**DIRECTIONS**
Would you retype the line that contains "F1: 1.5A (GND, JACK) -> 1.5A (JACK, VDD)" and all lines following it to the end of the entries below, exactly and without pictures?

════════════════════

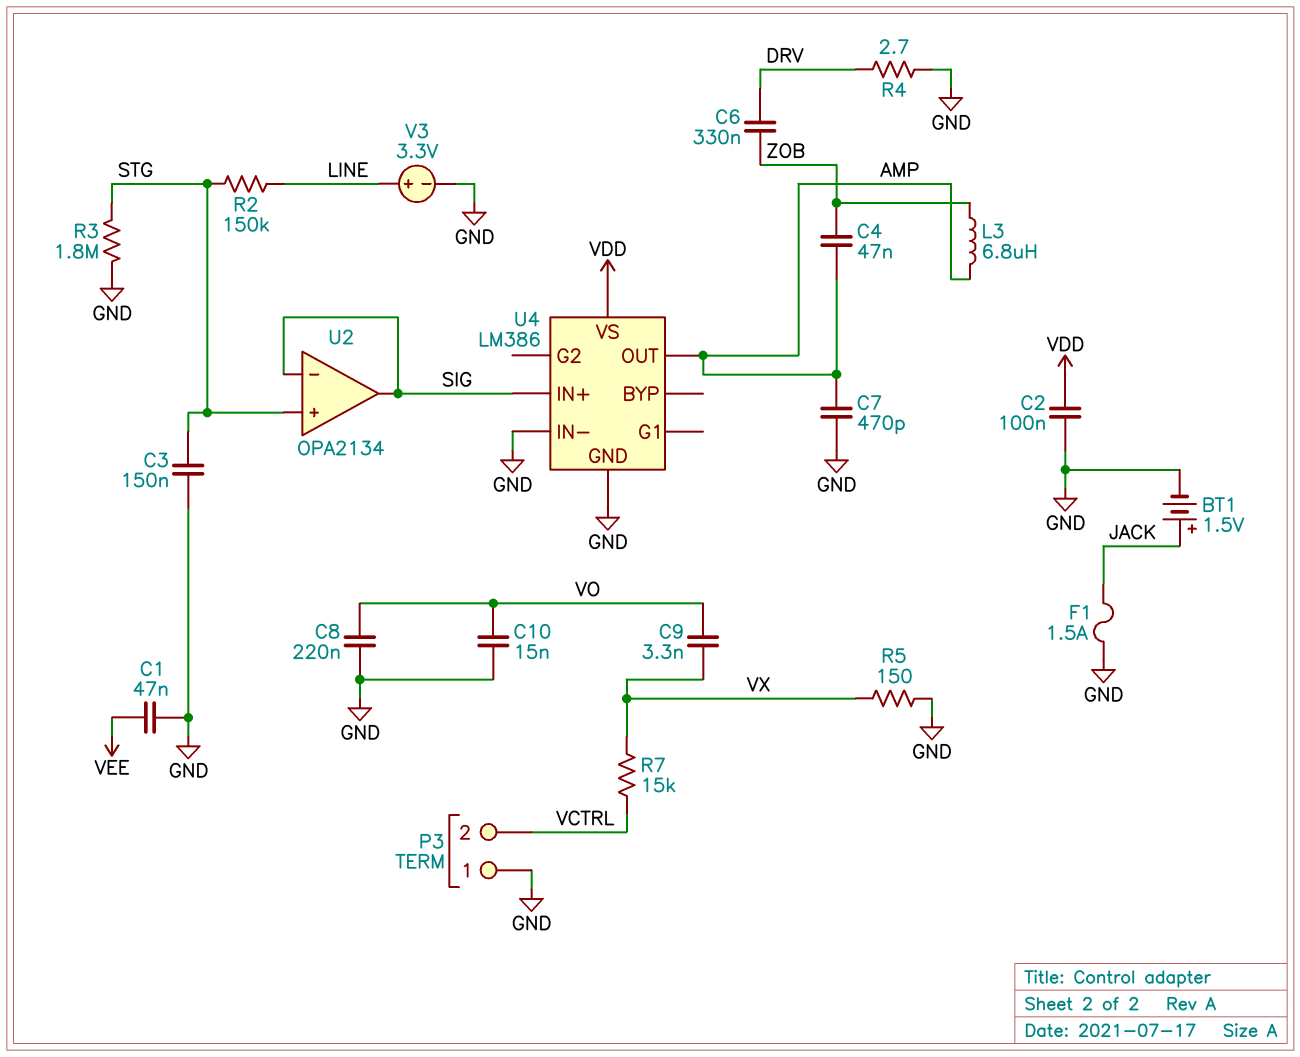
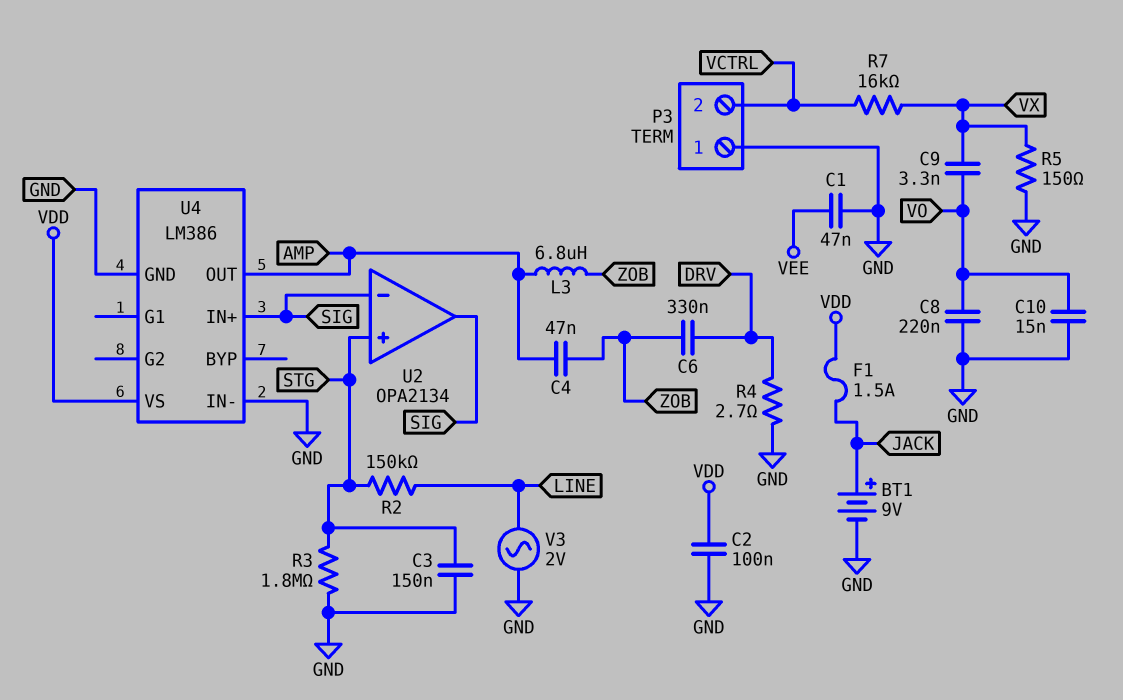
BT1: 1.5V (plus JACK, minus GND) -> 9V (plus JACK, minus GND)
C7: 470pF (AMP, GND) -> none
F1: 1.5A (GND, JACK) -> 1.5A (JACK, VDD)
R7: 15k (VCTRL, VX) -> 16k (VCTRL, VX)
V3: 3.3V (plus LINE, minus GND) -> AC 2V (GND, LINE)

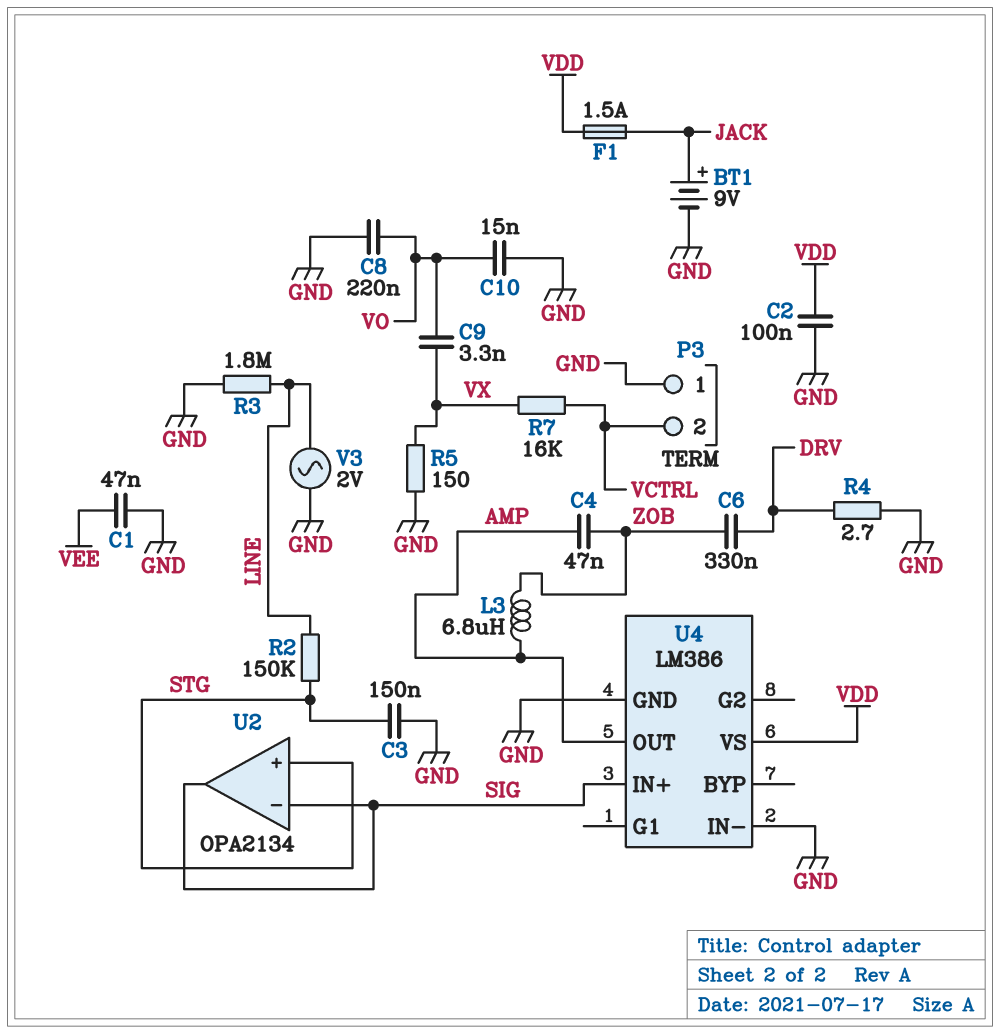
R3: 1.8M (GND, STG) -> 1.8M (GND, LINE)

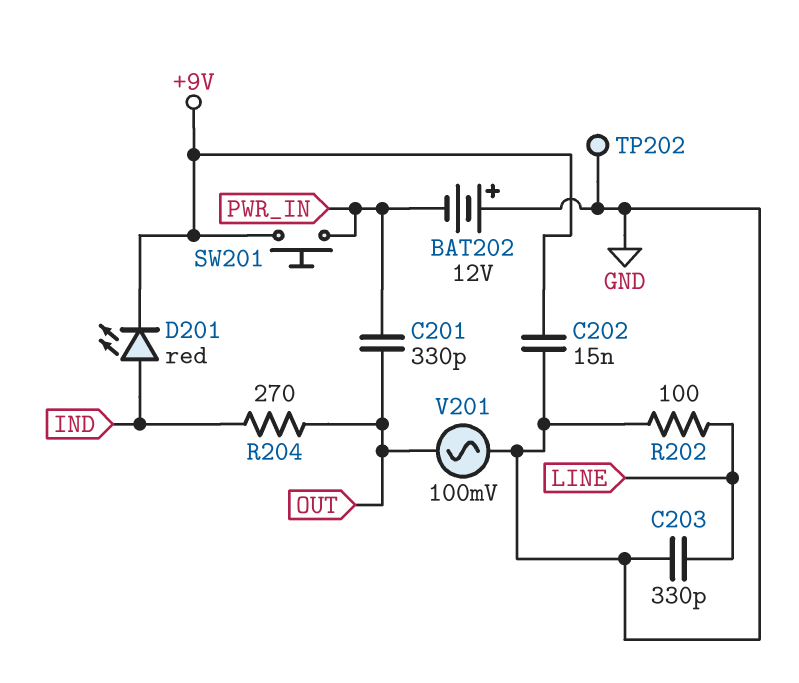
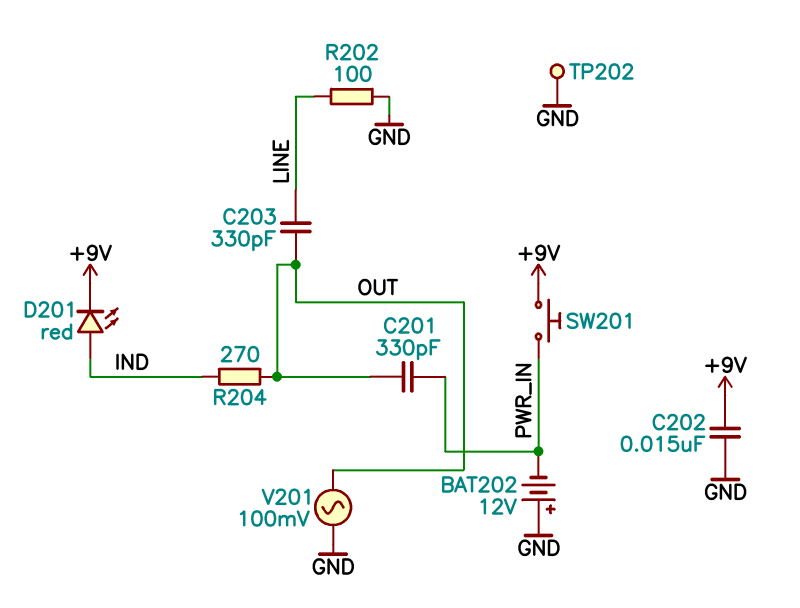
C203: 330pF (GND, LINE) -> 330pF (LINE, OUT)

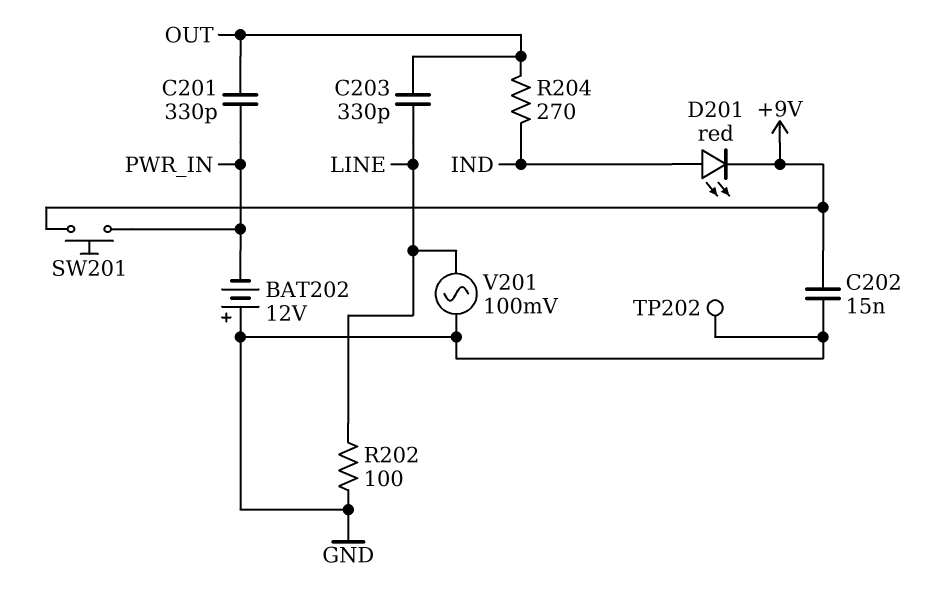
V201: AC 100mV (GND, OUT) -> AC 100mV (GND, LINE)

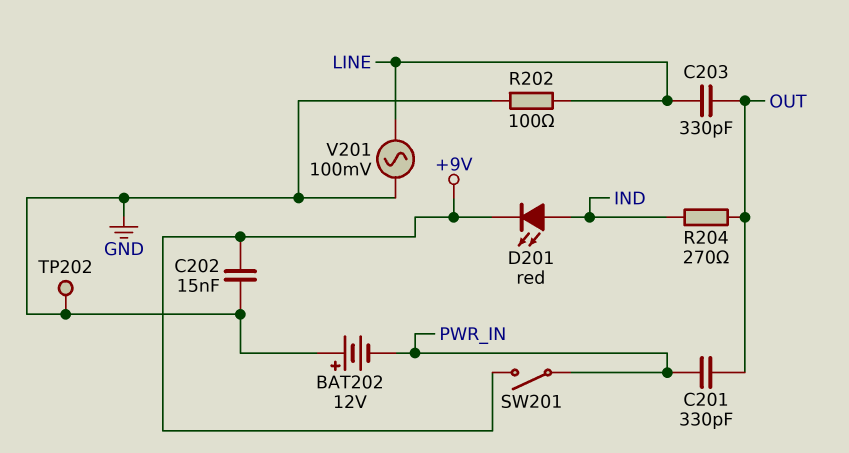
SW201: button (+9V, PWR_IN) -> switch (+9V, PWR_IN)

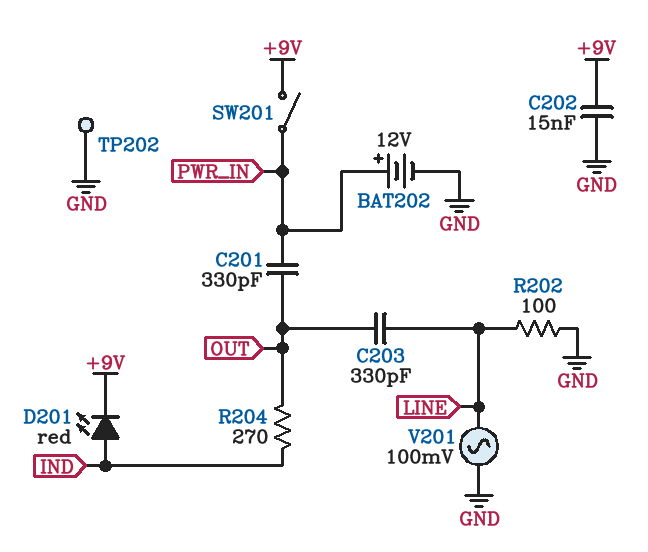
BAT202: 12V (plus GND, minus PWR_IN) -> 12V (plus PWR_IN, minus GND)

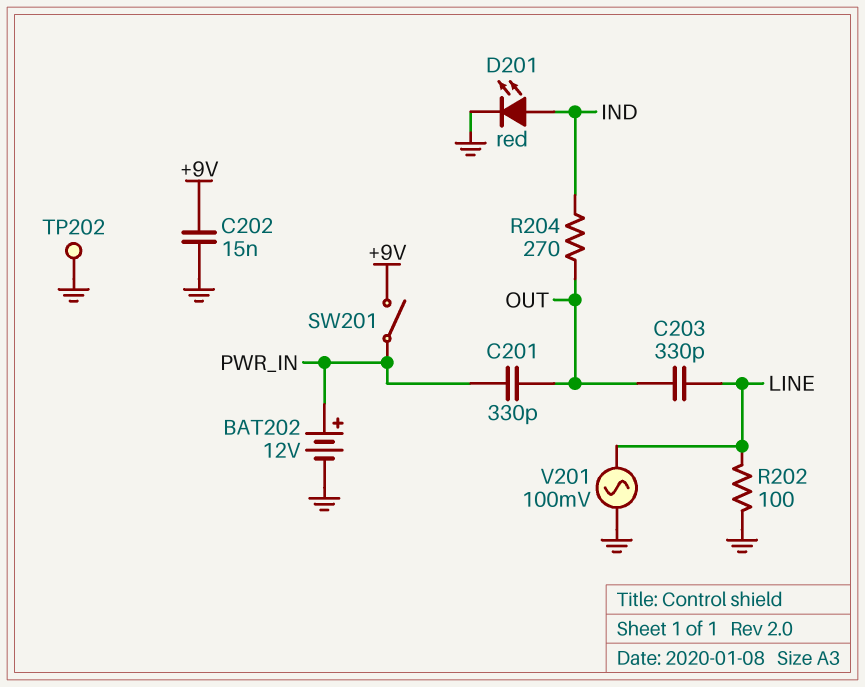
D201: LED red (A IND, K +9V) -> LED red (A IND, K GND)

════════════════════

**WRITTEN RESPONSE**
F1: 1.5A (GND, JACK) -> 1.5A (JACK, VDD)
R7: 15k (VCTRL, VX) -> 16k (VCTRL, VX)
V3: 3.3V (plus LINE, minus GND) -> AC 2V (GND, LINE)

R3: 1.8M (GND, STG) -> 1.8M (GND, LINE)

C203: 330pF (GND, LINE) -> 330pF (LINE, OUT)

V201: AC 100mV (GND, OUT) -> AC 100mV (GND, LINE)

SW201: button (+9V, PWR_IN) -> switch (+9V, PWR_IN)

BAT202: 12V (plus GND, minus PWR_IN) -> 12V (plus PWR_IN, minus GND)

D201: LED red (A IND, K +9V) -> LED red (A IND, K GND)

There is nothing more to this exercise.